**To do:**
From the line that contains "R3: 11 (BUF, BUF2) -> 20 (BUF, BUF2)" to the last line of the data, every line is to be transcribed exactly; no other line is to be included.

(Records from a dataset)
----------------

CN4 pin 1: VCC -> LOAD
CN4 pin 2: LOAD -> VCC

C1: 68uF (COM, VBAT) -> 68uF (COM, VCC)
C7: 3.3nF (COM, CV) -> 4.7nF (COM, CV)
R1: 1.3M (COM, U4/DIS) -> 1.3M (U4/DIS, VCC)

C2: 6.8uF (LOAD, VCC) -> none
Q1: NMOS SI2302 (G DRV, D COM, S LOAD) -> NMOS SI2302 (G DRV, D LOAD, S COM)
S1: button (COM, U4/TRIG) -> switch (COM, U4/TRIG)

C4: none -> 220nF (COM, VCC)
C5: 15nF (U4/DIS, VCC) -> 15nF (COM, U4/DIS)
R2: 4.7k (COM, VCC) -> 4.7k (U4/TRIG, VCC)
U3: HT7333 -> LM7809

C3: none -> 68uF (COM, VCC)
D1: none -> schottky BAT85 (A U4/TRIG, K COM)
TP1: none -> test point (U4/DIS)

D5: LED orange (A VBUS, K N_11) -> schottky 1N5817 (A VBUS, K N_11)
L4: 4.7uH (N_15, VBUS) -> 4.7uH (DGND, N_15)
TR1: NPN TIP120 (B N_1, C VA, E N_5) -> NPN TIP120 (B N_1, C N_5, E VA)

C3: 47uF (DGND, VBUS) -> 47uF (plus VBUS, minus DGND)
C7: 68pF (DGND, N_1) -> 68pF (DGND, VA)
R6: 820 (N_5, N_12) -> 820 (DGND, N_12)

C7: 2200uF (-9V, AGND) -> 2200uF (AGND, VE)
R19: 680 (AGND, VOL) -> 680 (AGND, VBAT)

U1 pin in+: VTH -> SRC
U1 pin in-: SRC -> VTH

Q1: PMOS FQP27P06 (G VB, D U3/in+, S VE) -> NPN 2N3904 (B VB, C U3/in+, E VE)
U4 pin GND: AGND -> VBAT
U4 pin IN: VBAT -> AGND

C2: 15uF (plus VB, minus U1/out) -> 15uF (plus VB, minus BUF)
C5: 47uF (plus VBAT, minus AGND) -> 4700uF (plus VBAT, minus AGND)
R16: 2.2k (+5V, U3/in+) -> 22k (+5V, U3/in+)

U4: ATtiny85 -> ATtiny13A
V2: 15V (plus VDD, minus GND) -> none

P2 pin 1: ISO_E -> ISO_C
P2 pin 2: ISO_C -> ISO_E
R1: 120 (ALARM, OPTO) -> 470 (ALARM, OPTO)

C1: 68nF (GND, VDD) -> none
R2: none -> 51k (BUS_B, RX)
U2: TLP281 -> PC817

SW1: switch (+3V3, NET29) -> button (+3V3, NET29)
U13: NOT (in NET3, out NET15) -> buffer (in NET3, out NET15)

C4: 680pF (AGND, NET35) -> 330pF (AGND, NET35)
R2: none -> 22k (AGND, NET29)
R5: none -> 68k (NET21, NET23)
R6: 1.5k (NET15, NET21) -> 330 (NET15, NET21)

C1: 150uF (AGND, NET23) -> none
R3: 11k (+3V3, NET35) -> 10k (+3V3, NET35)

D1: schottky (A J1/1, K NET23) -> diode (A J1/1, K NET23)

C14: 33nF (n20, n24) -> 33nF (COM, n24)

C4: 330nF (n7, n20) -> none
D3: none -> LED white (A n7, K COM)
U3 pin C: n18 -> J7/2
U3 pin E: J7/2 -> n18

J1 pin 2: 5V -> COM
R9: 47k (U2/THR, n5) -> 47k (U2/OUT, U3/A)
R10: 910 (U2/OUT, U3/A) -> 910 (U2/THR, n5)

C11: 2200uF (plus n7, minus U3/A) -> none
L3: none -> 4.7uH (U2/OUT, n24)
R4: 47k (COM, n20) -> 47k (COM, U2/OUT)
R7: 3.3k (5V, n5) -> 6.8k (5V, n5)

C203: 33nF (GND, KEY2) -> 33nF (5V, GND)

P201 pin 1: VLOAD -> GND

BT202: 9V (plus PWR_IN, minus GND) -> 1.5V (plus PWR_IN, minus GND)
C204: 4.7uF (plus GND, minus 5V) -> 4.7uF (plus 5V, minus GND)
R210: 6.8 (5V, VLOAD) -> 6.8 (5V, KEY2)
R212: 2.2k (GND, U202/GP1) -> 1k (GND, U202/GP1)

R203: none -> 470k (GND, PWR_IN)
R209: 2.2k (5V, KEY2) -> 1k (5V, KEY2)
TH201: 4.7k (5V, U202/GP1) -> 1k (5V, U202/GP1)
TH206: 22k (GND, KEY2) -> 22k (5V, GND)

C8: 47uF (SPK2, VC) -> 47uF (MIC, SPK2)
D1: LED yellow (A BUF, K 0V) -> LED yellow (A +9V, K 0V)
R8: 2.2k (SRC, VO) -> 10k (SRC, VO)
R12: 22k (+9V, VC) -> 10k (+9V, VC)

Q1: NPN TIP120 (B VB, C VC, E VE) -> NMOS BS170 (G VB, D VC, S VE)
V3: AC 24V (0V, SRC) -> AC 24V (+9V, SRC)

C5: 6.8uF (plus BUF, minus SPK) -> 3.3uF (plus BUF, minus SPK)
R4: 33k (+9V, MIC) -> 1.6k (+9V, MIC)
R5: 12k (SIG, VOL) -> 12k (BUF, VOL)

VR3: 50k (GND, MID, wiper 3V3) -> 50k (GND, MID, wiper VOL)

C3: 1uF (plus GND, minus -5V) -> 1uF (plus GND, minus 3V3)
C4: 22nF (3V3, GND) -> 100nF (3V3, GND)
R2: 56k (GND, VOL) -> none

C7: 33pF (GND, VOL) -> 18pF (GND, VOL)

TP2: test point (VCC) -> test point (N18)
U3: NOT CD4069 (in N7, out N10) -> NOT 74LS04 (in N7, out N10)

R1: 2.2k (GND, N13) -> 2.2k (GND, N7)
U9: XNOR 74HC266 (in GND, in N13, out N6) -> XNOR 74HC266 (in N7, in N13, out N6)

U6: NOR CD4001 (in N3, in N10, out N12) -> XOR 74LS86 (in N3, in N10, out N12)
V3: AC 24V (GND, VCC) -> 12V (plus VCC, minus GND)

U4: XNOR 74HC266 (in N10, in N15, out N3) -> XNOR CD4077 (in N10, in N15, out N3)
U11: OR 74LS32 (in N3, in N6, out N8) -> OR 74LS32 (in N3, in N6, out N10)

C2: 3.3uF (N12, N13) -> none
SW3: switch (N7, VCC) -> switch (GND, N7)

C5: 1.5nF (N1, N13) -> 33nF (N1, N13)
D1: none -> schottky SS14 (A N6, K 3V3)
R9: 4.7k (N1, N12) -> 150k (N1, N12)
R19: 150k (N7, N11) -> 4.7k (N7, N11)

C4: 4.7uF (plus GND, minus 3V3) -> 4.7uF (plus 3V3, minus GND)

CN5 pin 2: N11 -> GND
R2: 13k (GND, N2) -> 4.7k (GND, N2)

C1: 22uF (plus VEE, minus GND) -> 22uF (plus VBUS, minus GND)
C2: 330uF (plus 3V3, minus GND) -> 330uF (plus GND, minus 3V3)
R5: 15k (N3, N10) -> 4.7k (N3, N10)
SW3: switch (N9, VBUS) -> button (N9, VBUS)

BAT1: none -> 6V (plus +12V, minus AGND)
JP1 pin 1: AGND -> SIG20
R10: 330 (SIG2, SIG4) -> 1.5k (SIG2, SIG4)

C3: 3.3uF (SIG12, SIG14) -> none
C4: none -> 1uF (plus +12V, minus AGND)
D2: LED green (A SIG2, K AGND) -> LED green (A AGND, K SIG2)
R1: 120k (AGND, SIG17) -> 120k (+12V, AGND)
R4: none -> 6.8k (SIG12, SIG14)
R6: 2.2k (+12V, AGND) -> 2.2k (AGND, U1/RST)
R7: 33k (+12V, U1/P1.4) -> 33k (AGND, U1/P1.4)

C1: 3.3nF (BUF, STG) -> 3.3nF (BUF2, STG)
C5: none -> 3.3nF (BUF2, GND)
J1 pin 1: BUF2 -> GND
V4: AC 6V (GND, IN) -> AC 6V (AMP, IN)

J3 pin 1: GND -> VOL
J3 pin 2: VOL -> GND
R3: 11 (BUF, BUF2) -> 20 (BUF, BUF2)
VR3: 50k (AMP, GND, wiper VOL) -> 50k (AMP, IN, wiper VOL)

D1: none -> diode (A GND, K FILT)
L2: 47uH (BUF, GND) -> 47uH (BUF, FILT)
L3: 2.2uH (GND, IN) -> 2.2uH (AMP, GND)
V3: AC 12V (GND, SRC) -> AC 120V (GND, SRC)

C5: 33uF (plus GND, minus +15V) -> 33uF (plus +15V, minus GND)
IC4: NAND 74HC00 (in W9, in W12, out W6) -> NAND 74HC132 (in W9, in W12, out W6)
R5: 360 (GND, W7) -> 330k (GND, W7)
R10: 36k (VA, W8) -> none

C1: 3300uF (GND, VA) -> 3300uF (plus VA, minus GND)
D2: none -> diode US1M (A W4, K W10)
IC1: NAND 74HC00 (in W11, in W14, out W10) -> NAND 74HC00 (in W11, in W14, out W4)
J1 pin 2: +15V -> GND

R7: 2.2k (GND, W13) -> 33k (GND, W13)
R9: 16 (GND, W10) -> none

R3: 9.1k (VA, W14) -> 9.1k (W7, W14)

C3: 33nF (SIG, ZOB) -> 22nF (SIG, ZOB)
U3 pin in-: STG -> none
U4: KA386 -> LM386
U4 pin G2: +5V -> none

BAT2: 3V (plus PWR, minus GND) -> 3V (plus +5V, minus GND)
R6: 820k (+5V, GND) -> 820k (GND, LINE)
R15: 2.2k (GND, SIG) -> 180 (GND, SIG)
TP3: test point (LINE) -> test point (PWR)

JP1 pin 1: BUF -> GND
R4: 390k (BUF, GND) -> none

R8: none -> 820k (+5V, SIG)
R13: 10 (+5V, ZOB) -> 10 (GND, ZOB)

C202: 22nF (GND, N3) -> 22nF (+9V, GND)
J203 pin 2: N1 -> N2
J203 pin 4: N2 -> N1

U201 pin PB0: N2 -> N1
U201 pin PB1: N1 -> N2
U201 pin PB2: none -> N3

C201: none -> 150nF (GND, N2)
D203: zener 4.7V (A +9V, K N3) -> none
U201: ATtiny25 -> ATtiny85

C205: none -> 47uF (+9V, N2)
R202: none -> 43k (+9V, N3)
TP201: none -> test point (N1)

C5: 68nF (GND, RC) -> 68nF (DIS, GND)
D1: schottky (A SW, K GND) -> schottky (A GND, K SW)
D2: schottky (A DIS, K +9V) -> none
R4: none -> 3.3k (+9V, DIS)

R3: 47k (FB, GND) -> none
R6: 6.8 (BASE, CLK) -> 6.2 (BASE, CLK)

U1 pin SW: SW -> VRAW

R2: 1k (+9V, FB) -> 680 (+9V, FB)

----------------

**Task answer:**
R3: 11 (BUF, BUF2) -> 20 (BUF, BUF2)
VR3: 50k (AMP, GND, wiper VOL) -> 50k (AMP, IN, wiper VOL)

D1: none -> diode (A GND, K FILT)
L2: 47uH (BUF, GND) -> 47uH (BUF, FILT)
L3: 2.2uH (GND, IN) -> 2.2uH (AMP, GND)
V3: AC 12V (GND, SRC) -> AC 120V (GND, SRC)

C5: 33uF (plus GND, minus +15V) -> 33uF (plus +15V, minus GND)
IC4: NAND 74HC00 (in W9, in W12, out W6) -> NAND 74HC132 (in W9, in W12, out W6)
R5: 360 (GND, W7) -> 330k (GND, W7)
R10: 36k (VA, W8) -> none

C1: 3300uF (GND, VA) -> 3300uF (plus VA, minus GND)
D2: none -> diode US1M (A W4, K W10)
IC1: NAND 74HC00 (in W11, in W14, out W10) -> NAND 74HC00 (in W11, in W14, out W4)
J1 pin 2: +15V -> GND

R7: 2.2k (GND, W13) -> 33k (GND, W13)
R9: 16 (GND, W10) -> none

R3: 9.1k (VA, W14) -> 9.1k (W7, W14)

C3: 33nF (SIG, ZOB) -> 22nF (SIG, ZOB)
U3 pin in-: STG -> none
U4: KA386 -> LM386
U4 pin G2: +5V -> none

BAT2: 3V (plus PWR, minus GND) -> 3V (plus +5V, minus GND)
R6: 820k (+5V, GND) -> 820k (GND, LINE)
R15: 2.2k (GND, SIG) -> 180 (GND, SIG)
TP3: test point (LINE) -> test point (PWR)

JP1 pin 1: BUF -> GND
R4: 390k (BUF, GND) -> none

R8: none -> 820k (+5V, SIG)
R13: 10 (+5V, ZOB) -> 10 (GND, ZOB)

C202: 22nF (GND, N3) -> 22nF (+9V, GND)
J203 pin 2: N1 -> N2
J203 pin 4: N2 -> N1

U201 pin PB0: N2 -> N1
U201 pin PB1: N1 -> N2
U201 pin PB2: none -> N3

C201: none -> 150nF (GND, N2)
D203: zener 4.7V (A +9V, K N3) -> none
U201: ATtiny25 -> ATtiny85

C205: none -> 47uF (+9V, N2)
R202: none -> 43k (+9V, N3)
TP201: none -> test point (N1)

C5: 68nF (GND, RC) -> 68nF (DIS, GND)
D1: schottky (A SW, K GND) -> schottky (A GND, K SW)
D2: schottky (A DIS, K +9V) -> none
R4: none -> 3.3k (+9V, DIS)

R3: 47k (FB, GND) -> none
R6: 6.8 (BASE, CLK) -> 6.2 (BASE, CLK)

U1 pin SW: SW -> VRAW

R2: 1k (+9V, FB) -> 680 (+9V, FB)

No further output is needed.